[Available data Boundary: Start]

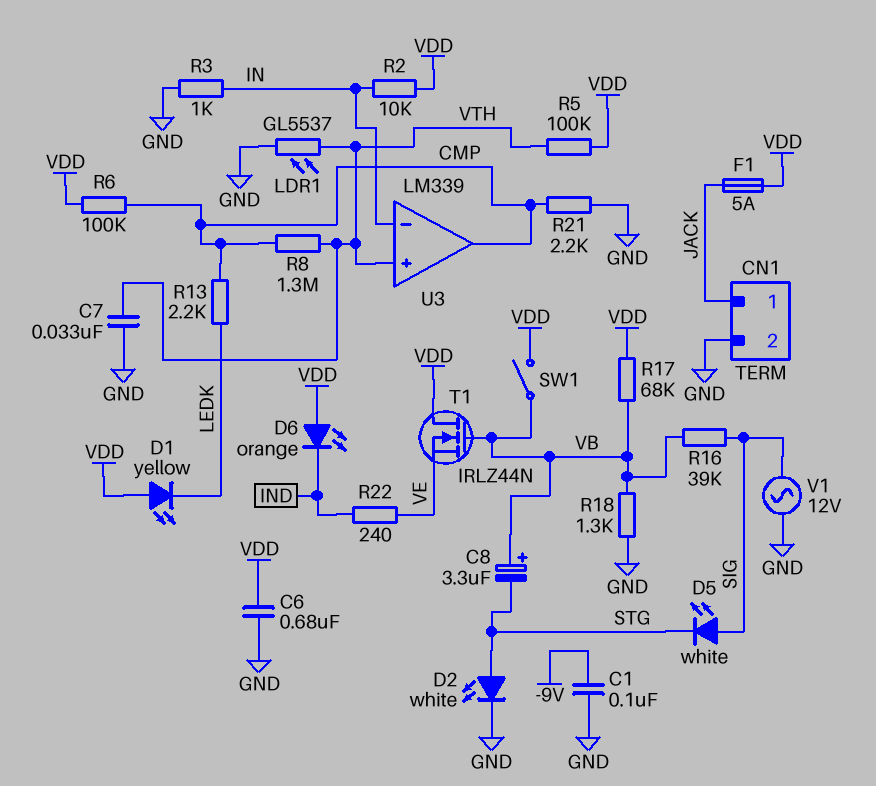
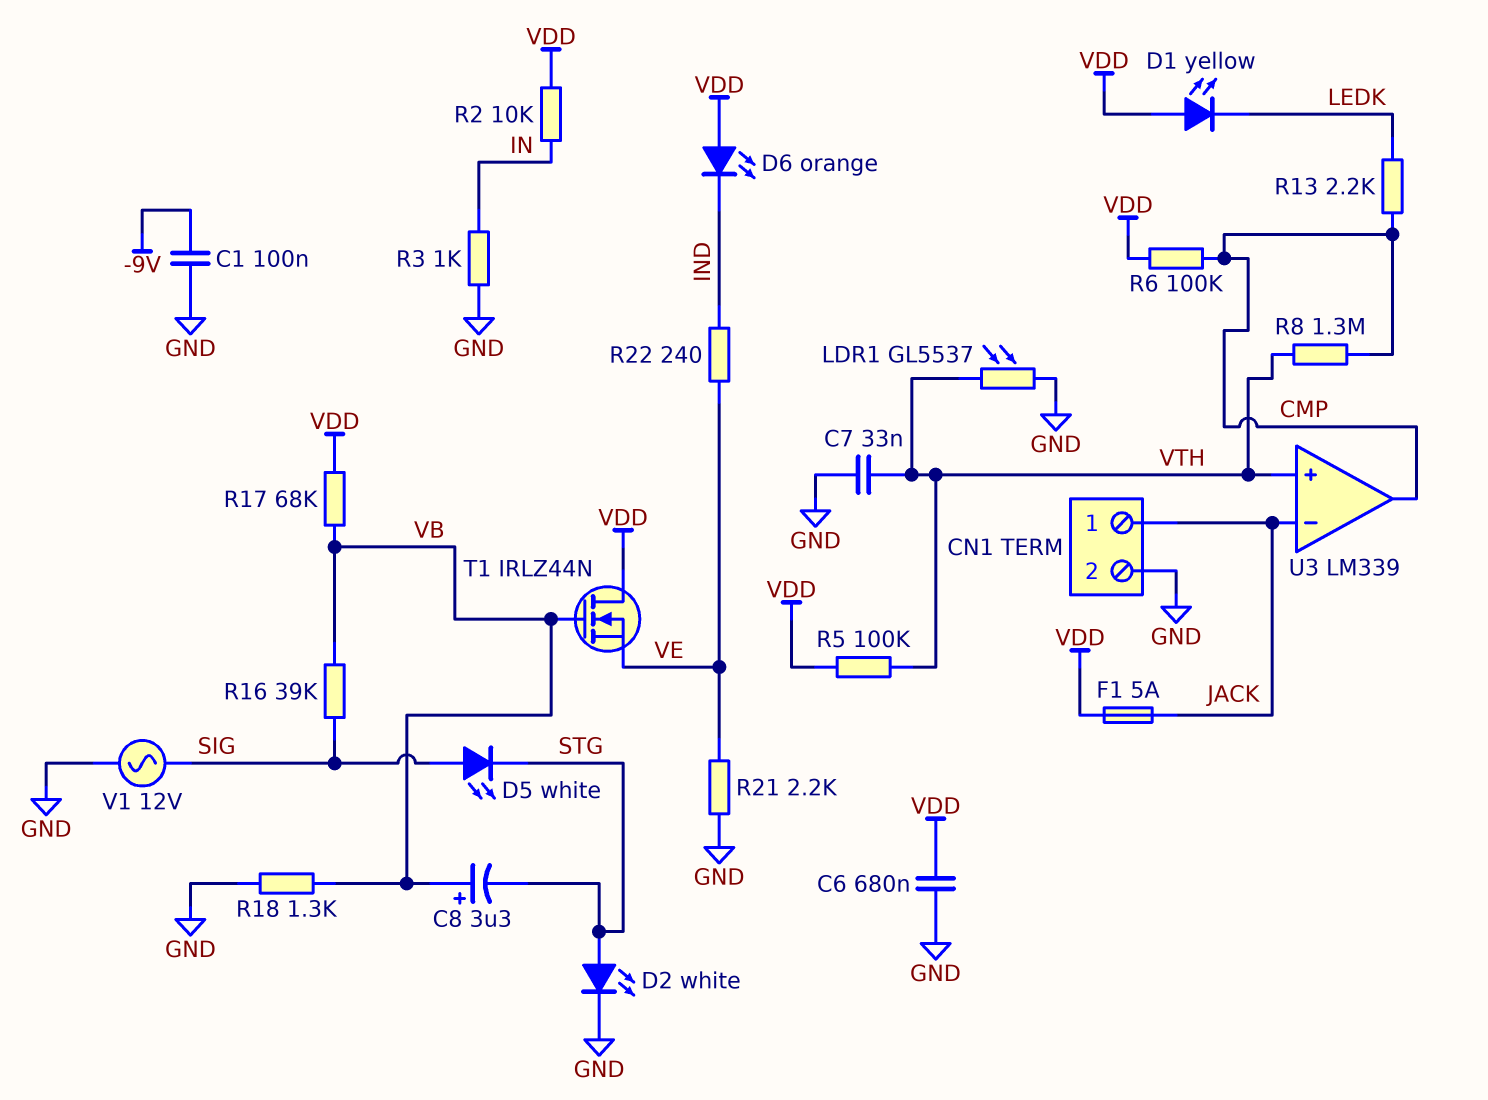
R21: 2.2k (CMP, GND) -> 2.2k (GND, VE)
SW1: switch (VB, VDD) -> none
U3 pin in-: IN -> JACK

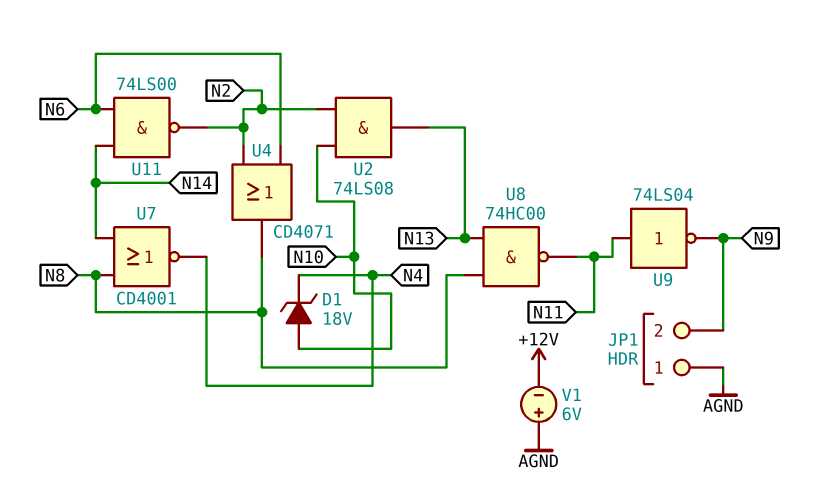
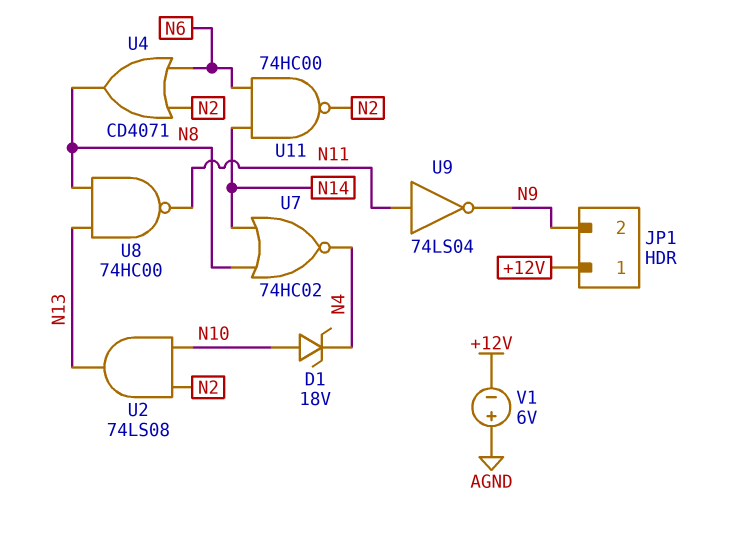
JP1 pin 1: AGND -> +12V
U7: NOR CD4001 (in N8, in N14, out N4) -> NOR 74HC02 (in N8, in N14, out N4)
U11: NAND 74LS00 (in N6, in N14, out N2) -> NAND 74HC00 (in N6, in N14, out N2)

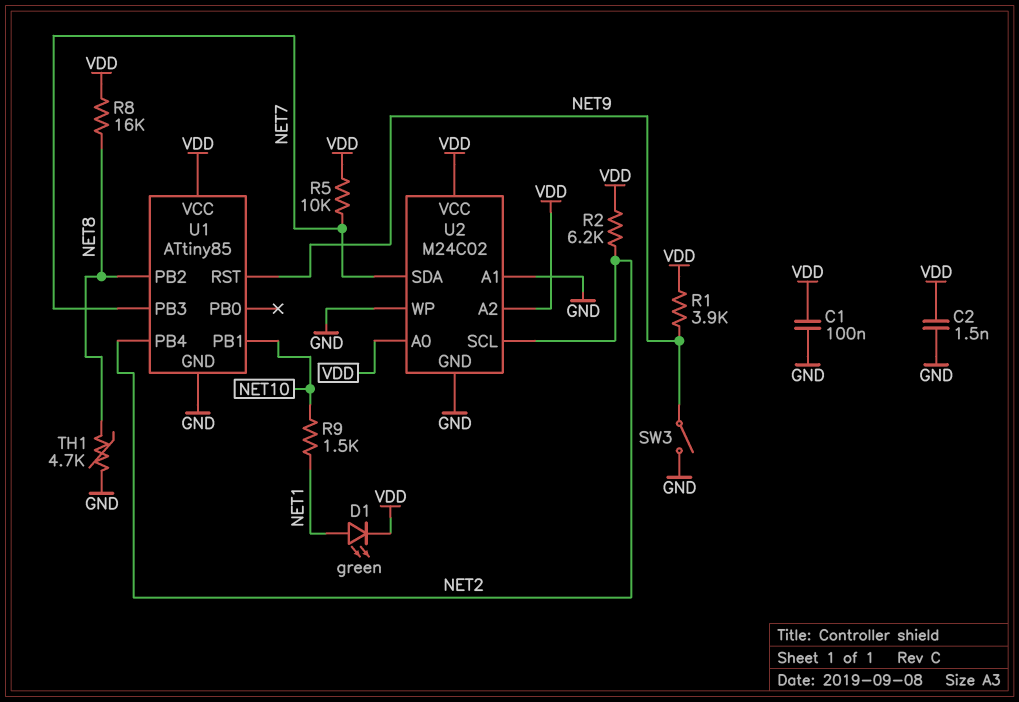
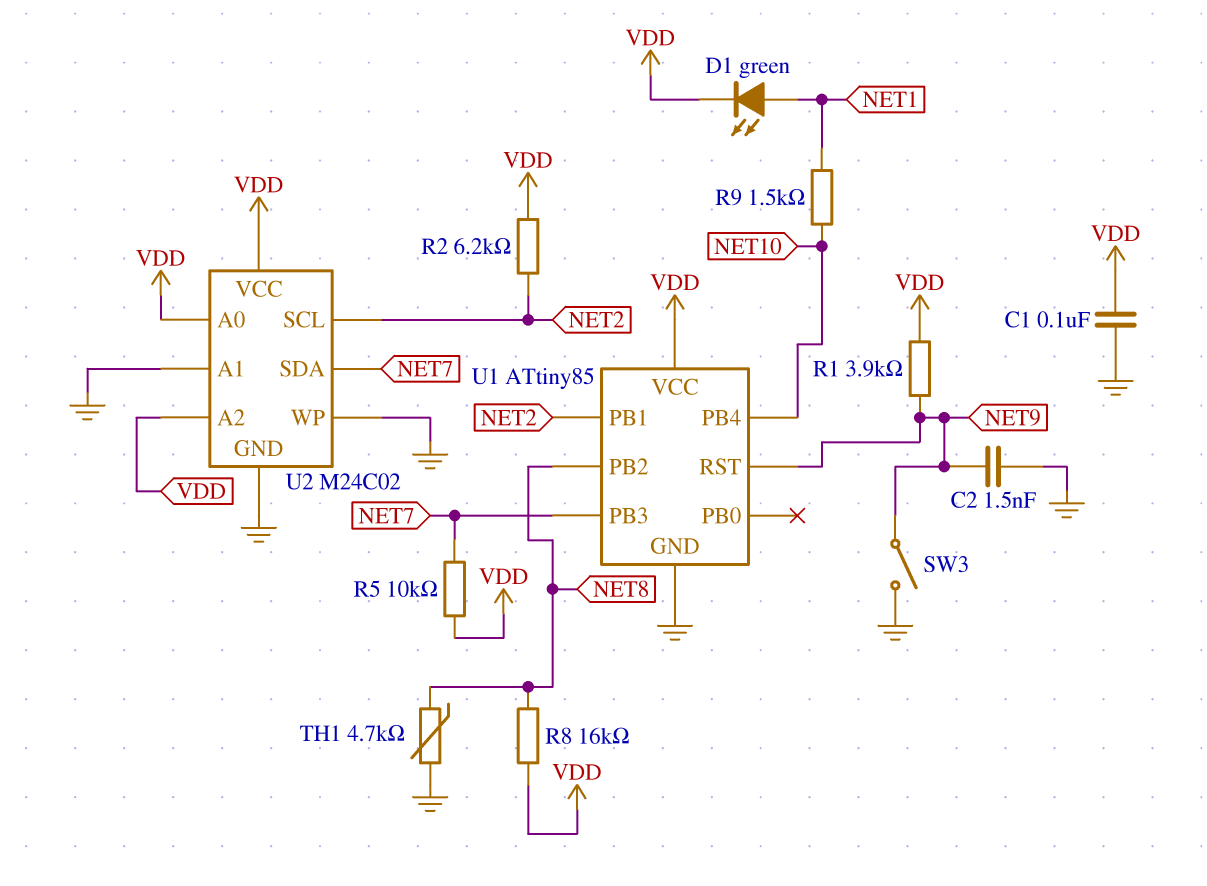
C2: 1.5nF (GND, VDD) -> 1.5nF (GND, NET9)
U1 pin PB1: NET10 -> NET2
U1 pin PB4: NET2 -> NET10

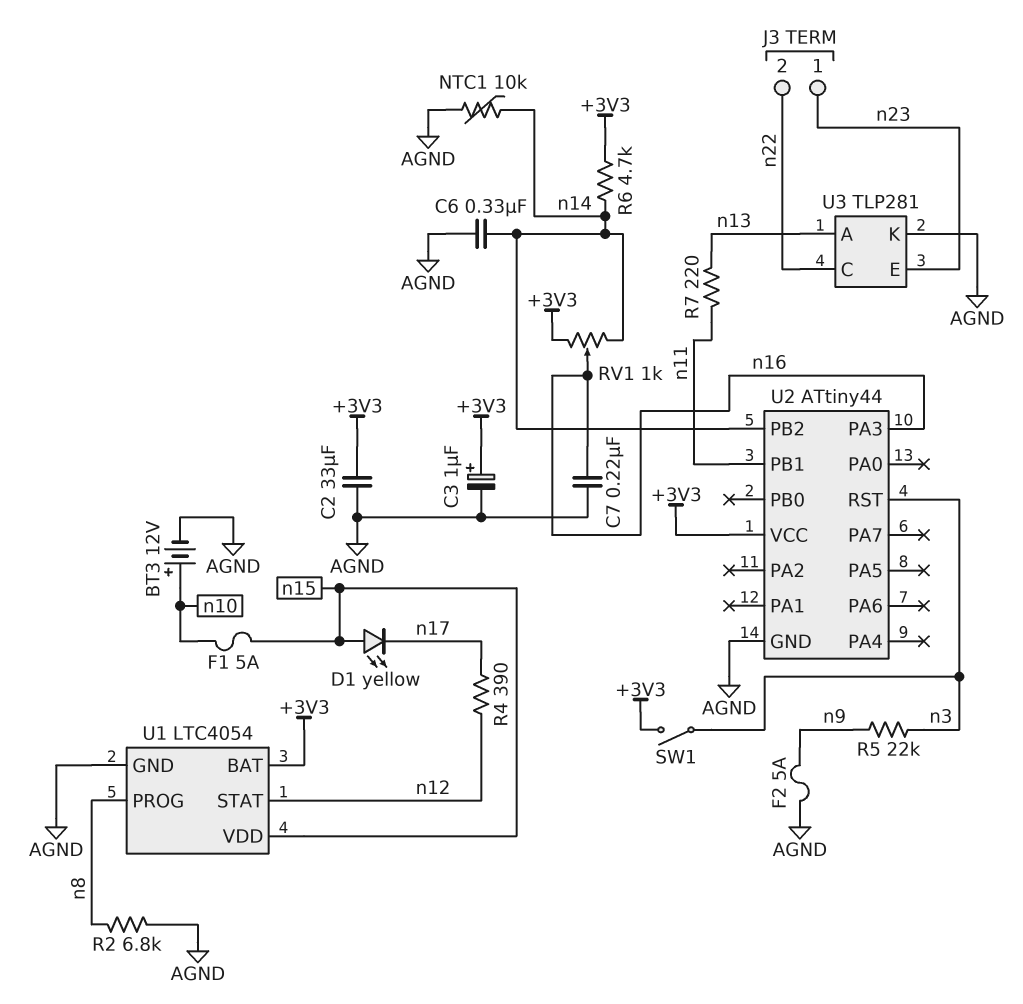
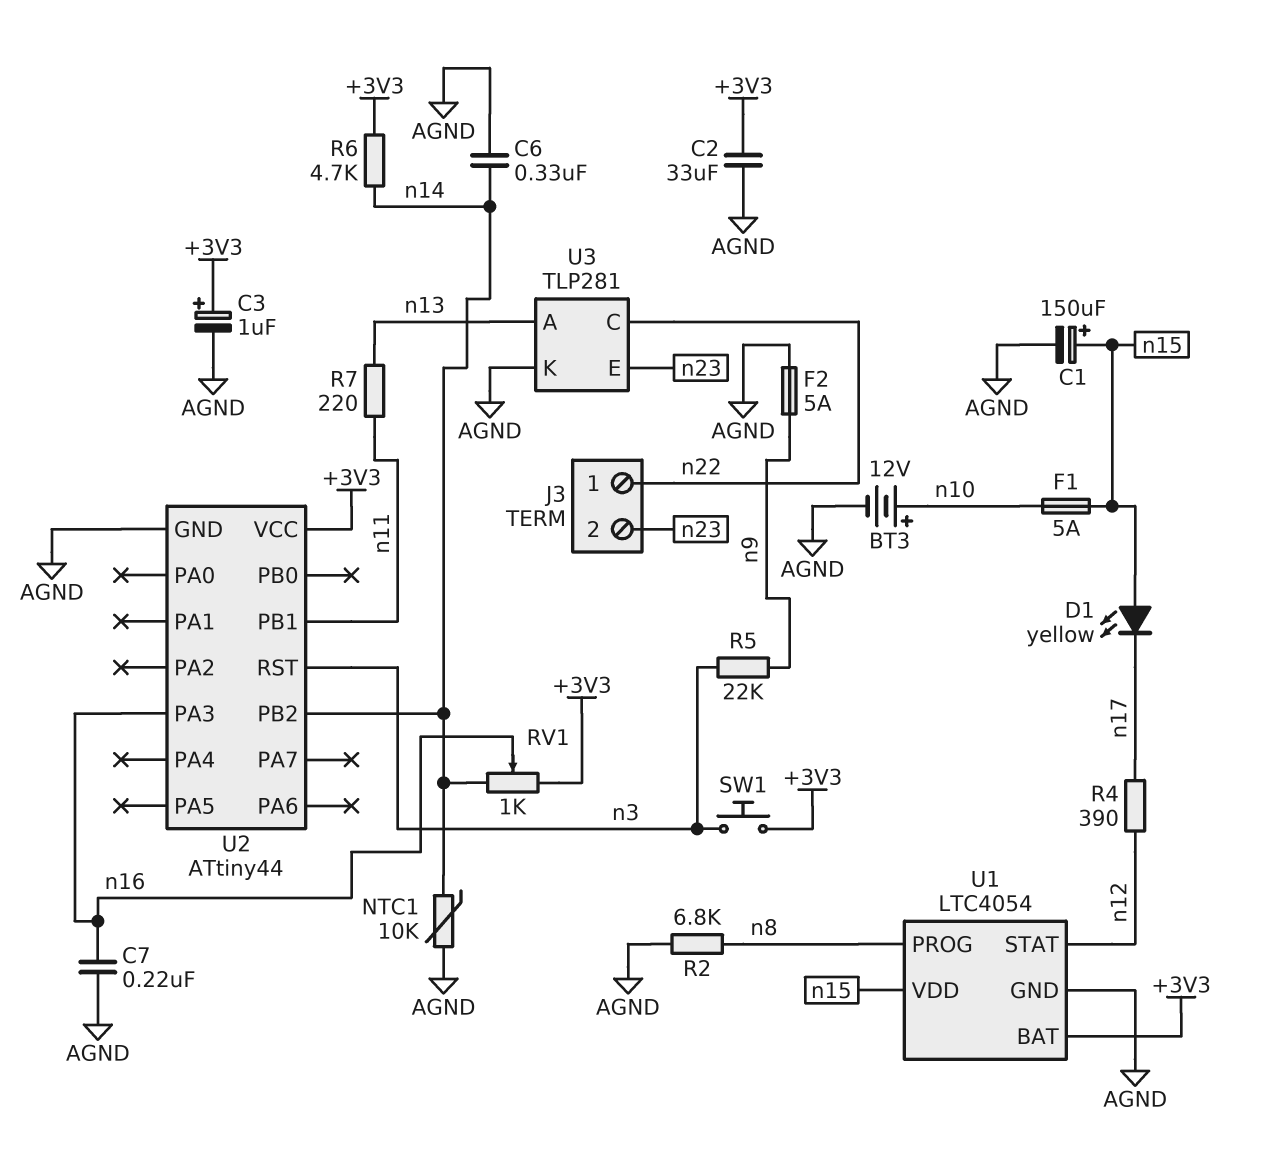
C1: none -> 150uF (plus n15, minus AGND)
J3 pin 1: n23 -> n22
J3 pin 2: n22 -> n23
SW1: switch (+3V3, n3) -> button (+3V3, n3)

[Available data Boundary: End]

- Task details -
Copy word for word every line from the start of the material through the line holding "U11: NAND 74LS00". The pictures are not part of the copy.

- Exercise response -
R21: 2.2k (CMP, GND) -> 2.2k (GND, VE)
SW1: switch (VB, VDD) -> none
U3 pin in-: IN -> JACK

JP1 pin 1: AGND -> +12V
U7: NOR CD4001 (in N8, in N14, out N4) -> NOR 74HC02 (in N8, in N14, out N4)
U11: NAND 74LS00 (in N6, in N14, out N2) -> NAND 74HC00 (in N6, in N14, out N2)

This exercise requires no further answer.